> [Records for the task]
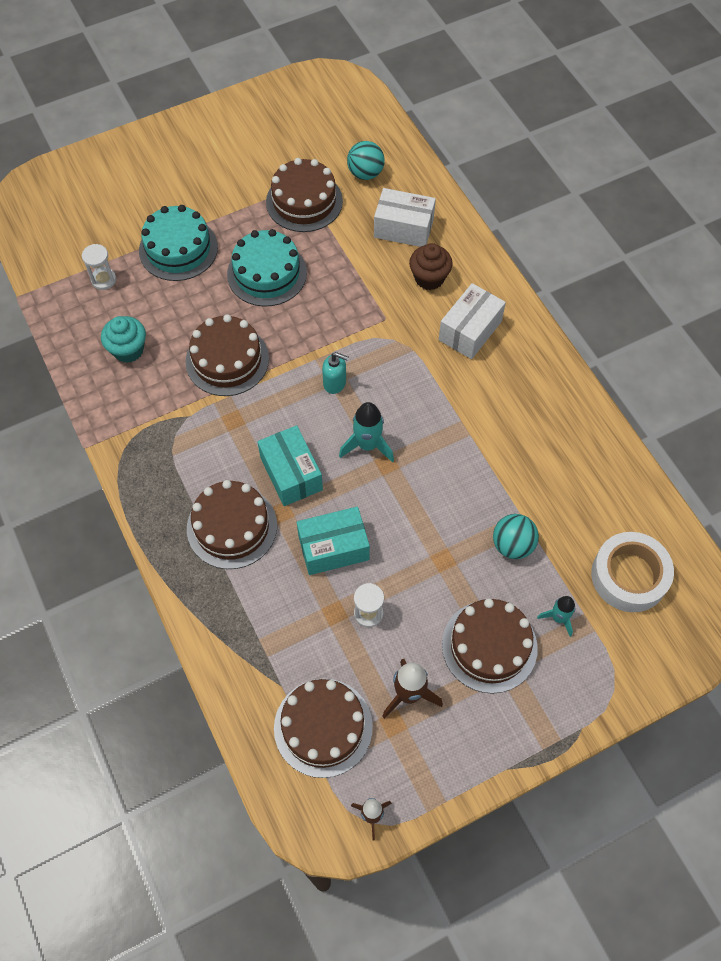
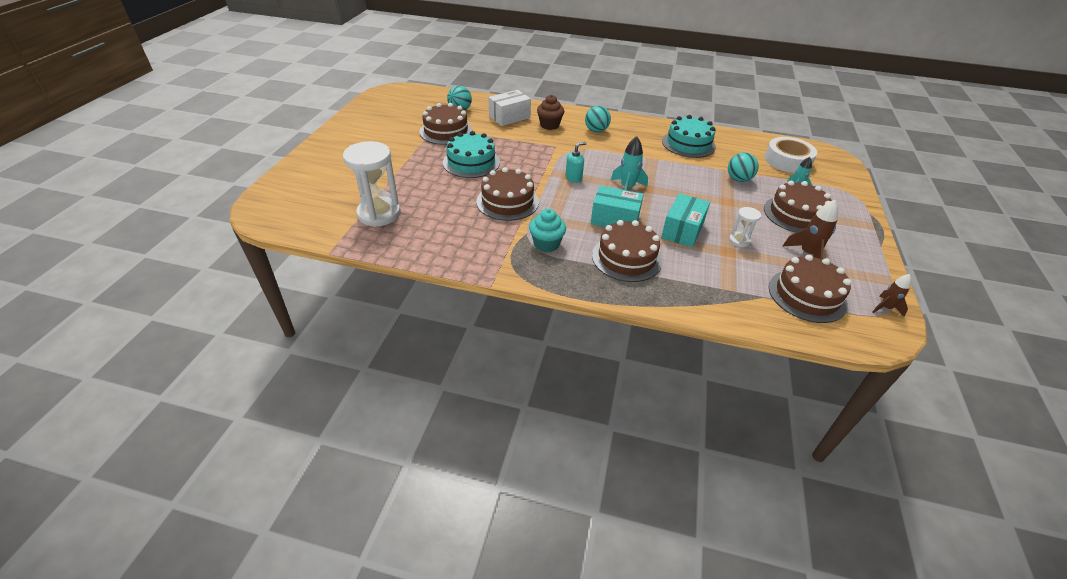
camera: 50 degrees left, 20 degrees down
(103, 280) = (379, 214): white hourglass -> white hourglass, size x2.08
(128, 350) = (444, 231): turquoise cupcake -> turquoise cupcake (546, 244)
(178, 249) = (405, 179): turquoise cake -> turquoise cake (688, 144)
(470, 330) = (596, 130): white box -> turquoise ball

> [Assigned task]
Please return every line from the one that contains "(128, 350) = (444, 231): turquoise" through the end of the entries, exactly, leaving out all others.

> [Expected output]
(128, 350) = (444, 231): turquoise cupcake -> turquoise cupcake (546, 244)
(178, 249) = (405, 179): turquoise cake -> turquoise cake (688, 144)
(470, 330) = (596, 130): white box -> turquoise ball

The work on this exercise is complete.